[Opening EXCERPTED DATA section]

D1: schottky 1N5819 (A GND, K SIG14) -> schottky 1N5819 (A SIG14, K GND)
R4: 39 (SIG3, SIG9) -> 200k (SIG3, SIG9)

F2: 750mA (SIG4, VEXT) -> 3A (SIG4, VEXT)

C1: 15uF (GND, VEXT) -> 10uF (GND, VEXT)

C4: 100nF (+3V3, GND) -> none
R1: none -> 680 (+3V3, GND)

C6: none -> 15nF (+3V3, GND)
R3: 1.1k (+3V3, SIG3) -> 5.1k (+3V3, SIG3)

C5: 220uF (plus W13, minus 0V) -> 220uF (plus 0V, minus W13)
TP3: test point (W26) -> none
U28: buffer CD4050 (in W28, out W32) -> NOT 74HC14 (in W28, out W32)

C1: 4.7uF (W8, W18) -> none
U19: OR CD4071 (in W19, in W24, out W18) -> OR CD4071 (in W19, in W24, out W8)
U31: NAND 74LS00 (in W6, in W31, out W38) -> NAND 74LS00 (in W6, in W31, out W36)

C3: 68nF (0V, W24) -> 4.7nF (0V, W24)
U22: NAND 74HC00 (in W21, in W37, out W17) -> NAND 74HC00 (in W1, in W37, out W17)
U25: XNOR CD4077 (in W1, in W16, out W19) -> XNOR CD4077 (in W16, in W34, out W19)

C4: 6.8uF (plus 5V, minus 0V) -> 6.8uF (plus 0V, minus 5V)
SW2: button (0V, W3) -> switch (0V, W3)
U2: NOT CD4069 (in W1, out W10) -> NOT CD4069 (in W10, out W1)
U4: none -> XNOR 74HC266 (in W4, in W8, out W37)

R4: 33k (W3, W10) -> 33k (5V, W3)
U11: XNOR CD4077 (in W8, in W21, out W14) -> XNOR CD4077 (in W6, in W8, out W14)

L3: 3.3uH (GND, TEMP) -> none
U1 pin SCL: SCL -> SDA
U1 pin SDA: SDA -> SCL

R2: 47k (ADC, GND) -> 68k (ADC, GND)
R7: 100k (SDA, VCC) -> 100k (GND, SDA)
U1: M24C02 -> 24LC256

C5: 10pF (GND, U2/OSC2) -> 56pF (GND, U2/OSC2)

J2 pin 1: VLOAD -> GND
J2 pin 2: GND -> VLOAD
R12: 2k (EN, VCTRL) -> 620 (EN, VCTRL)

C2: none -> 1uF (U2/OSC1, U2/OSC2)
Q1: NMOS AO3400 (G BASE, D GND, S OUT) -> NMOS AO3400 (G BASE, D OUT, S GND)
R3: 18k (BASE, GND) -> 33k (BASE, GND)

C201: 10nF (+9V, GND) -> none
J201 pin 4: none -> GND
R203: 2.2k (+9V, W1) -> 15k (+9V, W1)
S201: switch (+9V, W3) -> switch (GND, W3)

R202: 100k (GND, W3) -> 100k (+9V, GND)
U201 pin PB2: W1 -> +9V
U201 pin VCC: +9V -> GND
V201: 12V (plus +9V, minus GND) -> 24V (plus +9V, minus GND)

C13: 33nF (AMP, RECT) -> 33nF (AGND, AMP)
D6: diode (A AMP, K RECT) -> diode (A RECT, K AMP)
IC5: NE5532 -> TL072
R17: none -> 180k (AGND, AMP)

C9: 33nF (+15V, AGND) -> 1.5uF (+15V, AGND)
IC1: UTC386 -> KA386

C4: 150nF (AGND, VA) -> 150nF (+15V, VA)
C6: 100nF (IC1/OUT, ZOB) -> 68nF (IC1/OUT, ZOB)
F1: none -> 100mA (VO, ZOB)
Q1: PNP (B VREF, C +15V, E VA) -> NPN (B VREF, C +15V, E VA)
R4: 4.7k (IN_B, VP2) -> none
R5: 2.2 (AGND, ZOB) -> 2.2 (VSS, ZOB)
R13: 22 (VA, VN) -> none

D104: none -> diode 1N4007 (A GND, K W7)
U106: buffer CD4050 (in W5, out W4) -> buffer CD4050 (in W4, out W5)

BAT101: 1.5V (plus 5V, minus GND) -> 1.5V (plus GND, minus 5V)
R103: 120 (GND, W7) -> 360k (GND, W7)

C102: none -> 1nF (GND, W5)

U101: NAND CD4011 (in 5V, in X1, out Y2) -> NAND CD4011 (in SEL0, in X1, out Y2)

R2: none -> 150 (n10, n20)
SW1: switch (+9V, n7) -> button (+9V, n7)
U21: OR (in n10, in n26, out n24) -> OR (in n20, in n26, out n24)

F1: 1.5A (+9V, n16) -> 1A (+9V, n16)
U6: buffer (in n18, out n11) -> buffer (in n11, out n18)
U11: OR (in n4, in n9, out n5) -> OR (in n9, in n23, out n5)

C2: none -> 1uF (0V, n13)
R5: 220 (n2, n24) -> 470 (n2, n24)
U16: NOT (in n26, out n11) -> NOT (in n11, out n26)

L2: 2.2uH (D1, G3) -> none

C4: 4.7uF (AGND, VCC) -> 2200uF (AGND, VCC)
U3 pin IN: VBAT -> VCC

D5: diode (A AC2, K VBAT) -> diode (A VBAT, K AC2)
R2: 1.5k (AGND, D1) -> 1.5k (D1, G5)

[Closing EXCERPTED DATA section]

EXERCISE OBJECTIVE: Write every entry out again, exactly as it stands.

WRITTEN RESPONSE:
D1: schottky 1N5819 (A GND, K SIG14) -> schottky 1N5819 (A SIG14, K GND)
R4: 39 (SIG3, SIG9) -> 200k (SIG3, SIG9)

F2: 750mA (SIG4, VEXT) -> 3A (SIG4, VEXT)

C1: 15uF (GND, VEXT) -> 10uF (GND, VEXT)

C4: 100nF (+3V3, GND) -> none
R1: none -> 680 (+3V3, GND)

C6: none -> 15nF (+3V3, GND)
R3: 1.1k (+3V3, SIG3) -> 5.1k (+3V3, SIG3)

C5: 220uF (plus W13, minus 0V) -> 220uF (plus 0V, minus W13)
TP3: test point (W26) -> none
U28: buffer CD4050 (in W28, out W32) -> NOT 74HC14 (in W28, out W32)

C1: 4.7uF (W8, W18) -> none
U19: OR CD4071 (in W19, in W24, out W18) -> OR CD4071 (in W19, in W24, out W8)
U31: NAND 74LS00 (in W6, in W31, out W38) -> NAND 74LS00 (in W6, in W31, out W36)

C3: 68nF (0V, W24) -> 4.7nF (0V, W24)
U22: NAND 74HC00 (in W21, in W37, out W17) -> NAND 74HC00 (in W1, in W37, out W17)
U25: XNOR CD4077 (in W1, in W16, out W19) -> XNOR CD4077 (in W16, in W34, out W19)

C4: 6.8uF (plus 5V, minus 0V) -> 6.8uF (plus 0V, minus 5V)
SW2: button (0V, W3) -> switch (0V, W3)
U2: NOT CD4069 (in W1, out W10) -> NOT CD4069 (in W10, out W1)
U4: none -> XNOR 74HC266 (in W4, in W8, out W37)

R4: 33k (W3, W10) -> 33k (5V, W3)
U11: XNOR CD4077 (in W8, in W21, out W14) -> XNOR CD4077 (in W6, in W8, out W14)

L3: 3.3uH (GND, TEMP) -> none
U1 pin SCL: SCL -> SDA
U1 pin SDA: SDA -> SCL

R2: 47k (ADC, GND) -> 68k (ADC, GND)
R7: 100k (SDA, VCC) -> 100k (GND, SDA)
U1: M24C02 -> 24LC256

C5: 10pF (GND, U2/OSC2) -> 56pF (GND, U2/OSC2)

J2 pin 1: VLOAD -> GND
J2 pin 2: GND -> VLOAD
R12: 2k (EN, VCTRL) -> 620 (EN, VCTRL)

C2: none -> 1uF (U2/OSC1, U2/OSC2)
Q1: NMOS AO3400 (G BASE, D GND, S OUT) -> NMOS AO3400 (G BASE, D OUT, S GND)
R3: 18k (BASE, GND) -> 33k (BASE, GND)

C201: 10nF (+9V, GND) -> none
J201 pin 4: none -> GND
R203: 2.2k (+9V, W1) -> 15k (+9V, W1)
S201: switch (+9V, W3) -> switch (GND, W3)

R202: 100k (GND, W3) -> 100k (+9V, GND)
U201 pin PB2: W1 -> +9V
U201 pin VCC: +9V -> GND
V201: 12V (plus +9V, minus GND) -> 24V (plus +9V, minus GND)

C13: 33nF (AMP, RECT) -> 33nF (AGND, AMP)
D6: diode (A AMP, K RECT) -> diode (A RECT, K AMP)
IC5: NE5532 -> TL072
R17: none -> 180k (AGND, AMP)

C9: 33nF (+15V, AGND) -> 1.5uF (+15V, AGND)
IC1: UTC386 -> KA386

C4: 150nF (AGND, VA) -> 150nF (+15V, VA)
C6: 100nF (IC1/OUT, ZOB) -> 68nF (IC1/OUT, ZOB)
F1: none -> 100mA (VO, ZOB)
Q1: PNP (B VREF, C +15V, E VA) -> NPN (B VREF, C +15V, E VA)
R4: 4.7k (IN_B, VP2) -> none
R5: 2.2 (AGND, ZOB) -> 2.2 (VSS, ZOB)
R13: 22 (VA, VN) -> none

D104: none -> diode 1N4007 (A GND, K W7)
U106: buffer CD4050 (in W5, out W4) -> buffer CD4050 (in W4, out W5)

BAT101: 1.5V (plus 5V, minus GND) -> 1.5V (plus GND, minus 5V)
R103: 120 (GND, W7) -> 360k (GND, W7)

C102: none -> 1nF (GND, W5)

U101: NAND CD4011 (in 5V, in X1, out Y2) -> NAND CD4011 (in SEL0, in X1, out Y2)

R2: none -> 150 (n10, n20)
SW1: switch (+9V, n7) -> button (+9V, n7)
U21: OR (in n10, in n26, out n24) -> OR (in n20, in n26, out n24)

F1: 1.5A (+9V, n16) -> 1A (+9V, n16)
U6: buffer (in n18, out n11) -> buffer (in n11, out n18)
U11: OR (in n4, in n9, out n5) -> OR (in n9, in n23, out n5)

C2: none -> 1uF (0V, n13)
R5: 220 (n2, n24) -> 470 (n2, n24)
U16: NOT (in n26, out n11) -> NOT (in n11, out n26)

L2: 2.2uH (D1, G3) -> none

C4: 4.7uF (AGND, VCC) -> 2200uF (AGND, VCC)
U3 pin IN: VBAT -> VCC

D5: diode (A AC2, K VBAT) -> diode (A VBAT, K AC2)
R2: 1.5k (AGND, D1) -> 1.5k (D1, G5)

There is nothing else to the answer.